[MATERIAL TO PROCESS]
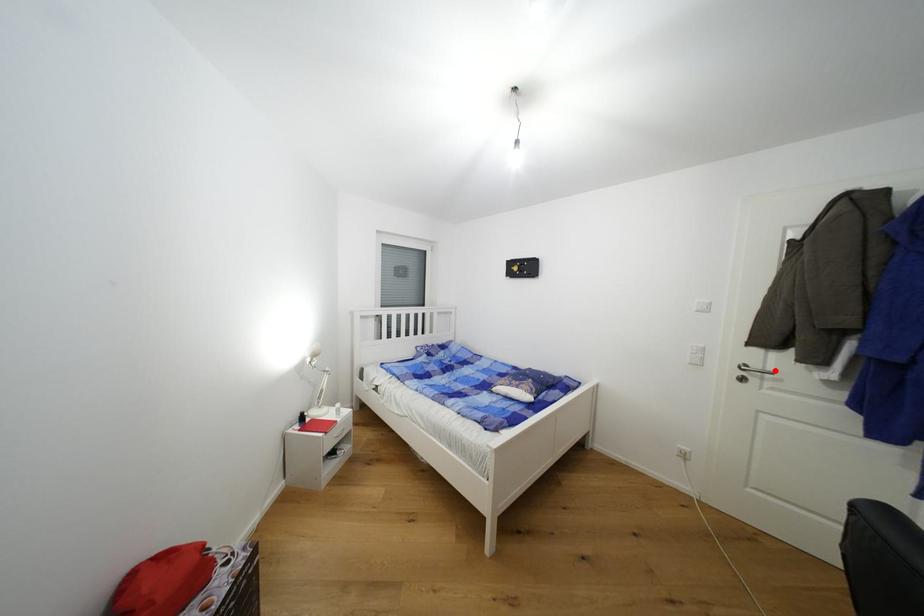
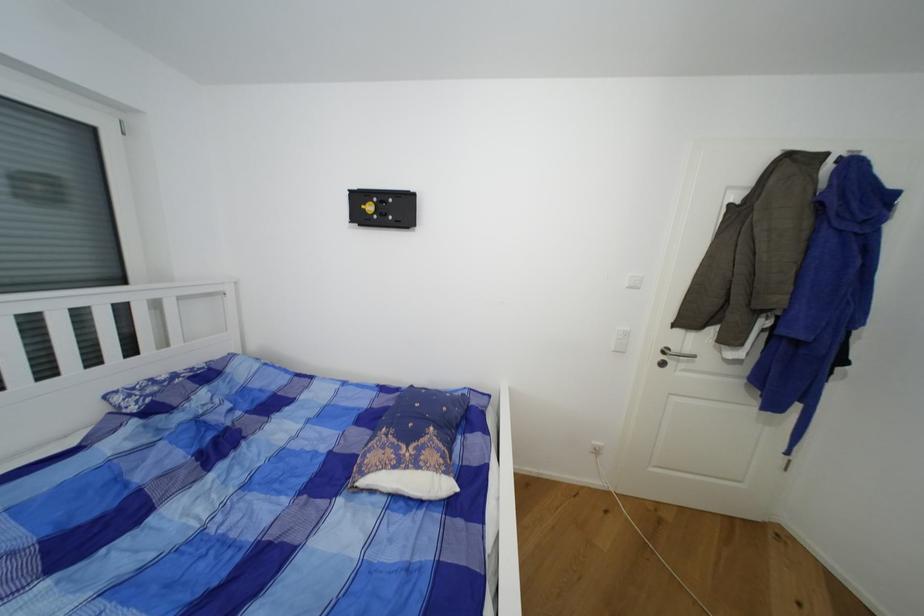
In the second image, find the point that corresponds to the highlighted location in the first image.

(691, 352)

---

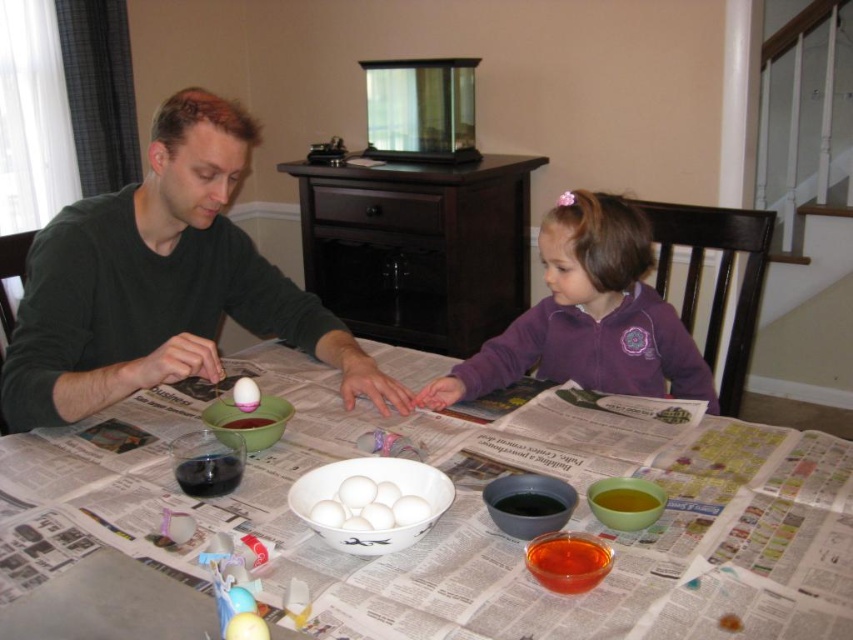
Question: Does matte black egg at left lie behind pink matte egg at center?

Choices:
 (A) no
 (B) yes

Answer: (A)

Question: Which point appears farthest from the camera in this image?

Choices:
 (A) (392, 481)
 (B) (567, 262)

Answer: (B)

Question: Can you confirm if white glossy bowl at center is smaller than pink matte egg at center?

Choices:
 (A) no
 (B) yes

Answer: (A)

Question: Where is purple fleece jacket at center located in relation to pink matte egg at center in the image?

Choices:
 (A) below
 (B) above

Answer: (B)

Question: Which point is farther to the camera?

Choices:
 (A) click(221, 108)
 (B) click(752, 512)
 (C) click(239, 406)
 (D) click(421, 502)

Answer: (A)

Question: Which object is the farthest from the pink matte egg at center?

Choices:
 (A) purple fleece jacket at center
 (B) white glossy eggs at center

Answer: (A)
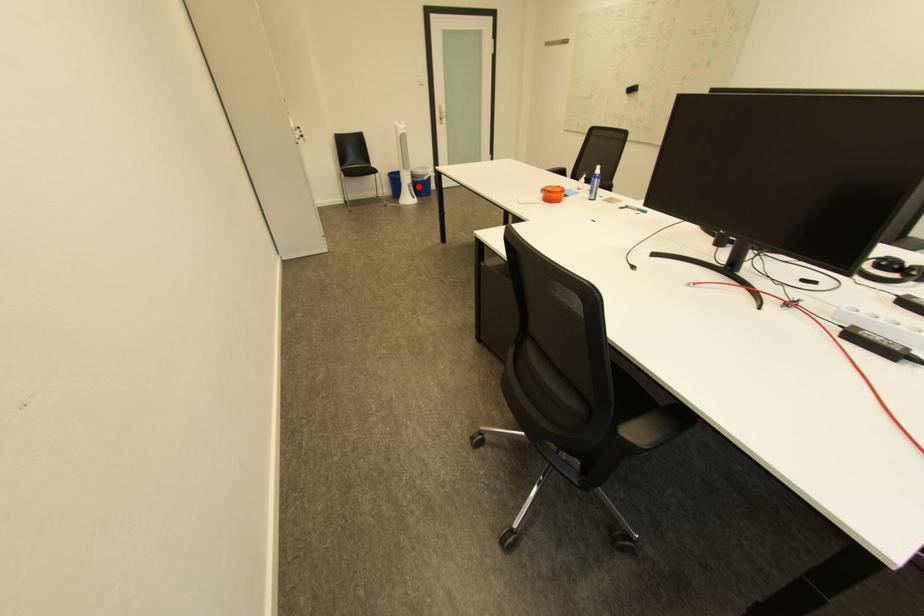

[TASK STATEMENT] Please quote the material above word for word, starting with the line that contains "Question: Which point is" and going on through the line that contains "Question: Which object", with both of those lines included.

[RESULT FOR THIS TASK]
Question: Which point is farther to the camera?

Choices:
 (A) click(221, 108)
 (B) click(752, 512)
 (C) click(239, 406)
 (D) click(421, 502)

Answer: (A)

Question: Which object is the farthest from the pink matte egg at center?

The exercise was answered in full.